Top of TASK INPUTS

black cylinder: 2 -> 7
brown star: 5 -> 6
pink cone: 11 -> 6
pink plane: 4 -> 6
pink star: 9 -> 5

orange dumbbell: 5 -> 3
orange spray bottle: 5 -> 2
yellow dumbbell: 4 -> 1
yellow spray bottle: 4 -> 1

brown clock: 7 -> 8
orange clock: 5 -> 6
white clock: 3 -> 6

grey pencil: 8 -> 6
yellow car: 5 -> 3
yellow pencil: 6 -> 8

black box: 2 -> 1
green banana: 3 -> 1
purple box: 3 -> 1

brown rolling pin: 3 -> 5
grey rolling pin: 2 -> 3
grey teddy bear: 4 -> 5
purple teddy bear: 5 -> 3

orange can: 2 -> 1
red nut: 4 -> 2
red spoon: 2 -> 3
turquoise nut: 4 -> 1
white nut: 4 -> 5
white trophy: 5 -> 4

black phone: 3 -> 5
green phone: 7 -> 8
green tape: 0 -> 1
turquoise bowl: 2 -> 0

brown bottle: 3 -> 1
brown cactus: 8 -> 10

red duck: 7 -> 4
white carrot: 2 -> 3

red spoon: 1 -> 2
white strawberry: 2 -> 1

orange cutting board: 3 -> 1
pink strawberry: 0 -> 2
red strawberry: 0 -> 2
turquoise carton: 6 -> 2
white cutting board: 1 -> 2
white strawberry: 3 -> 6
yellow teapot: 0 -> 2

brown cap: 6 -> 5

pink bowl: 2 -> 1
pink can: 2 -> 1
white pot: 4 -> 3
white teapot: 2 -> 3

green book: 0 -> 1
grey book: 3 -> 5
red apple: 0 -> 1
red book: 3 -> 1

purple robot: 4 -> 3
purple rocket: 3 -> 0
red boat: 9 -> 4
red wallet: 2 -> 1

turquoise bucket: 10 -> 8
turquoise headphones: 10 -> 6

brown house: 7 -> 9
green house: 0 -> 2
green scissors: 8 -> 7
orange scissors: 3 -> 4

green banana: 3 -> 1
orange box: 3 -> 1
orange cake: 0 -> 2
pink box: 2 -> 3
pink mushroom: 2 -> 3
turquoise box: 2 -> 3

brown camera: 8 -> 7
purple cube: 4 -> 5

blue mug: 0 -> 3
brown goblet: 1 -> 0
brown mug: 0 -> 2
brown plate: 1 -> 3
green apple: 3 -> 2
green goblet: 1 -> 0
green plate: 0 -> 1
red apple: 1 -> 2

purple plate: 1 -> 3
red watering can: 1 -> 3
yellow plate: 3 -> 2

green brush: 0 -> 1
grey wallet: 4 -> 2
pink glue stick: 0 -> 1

Bottom of TASK INPUTS

EXERCISE: Copy out exactly the lines from the line with "turquoise headphones: 10 -> 6" to the end of the listing, including both of those lines, and give nothing else.

SOLUTION TO THIS EXERCISE:
turquoise headphones: 10 -> 6

brown house: 7 -> 9
green house: 0 -> 2
green scissors: 8 -> 7
orange scissors: 3 -> 4

green banana: 3 -> 1
orange box: 3 -> 1
orange cake: 0 -> 2
pink box: 2 -> 3
pink mushroom: 2 -> 3
turquoise box: 2 -> 3

brown camera: 8 -> 7
purple cube: 4 -> 5

blue mug: 0 -> 3
brown goblet: 1 -> 0
brown mug: 0 -> 2
brown plate: 1 -> 3
green apple: 3 -> 2
green goblet: 1 -> 0
green plate: 0 -> 1
red apple: 1 -> 2

purple plate: 1 -> 3
red watering can: 1 -> 3
yellow plate: 3 -> 2

green brush: 0 -> 1
grey wallet: 4 -> 2
pink glue stick: 0 -> 1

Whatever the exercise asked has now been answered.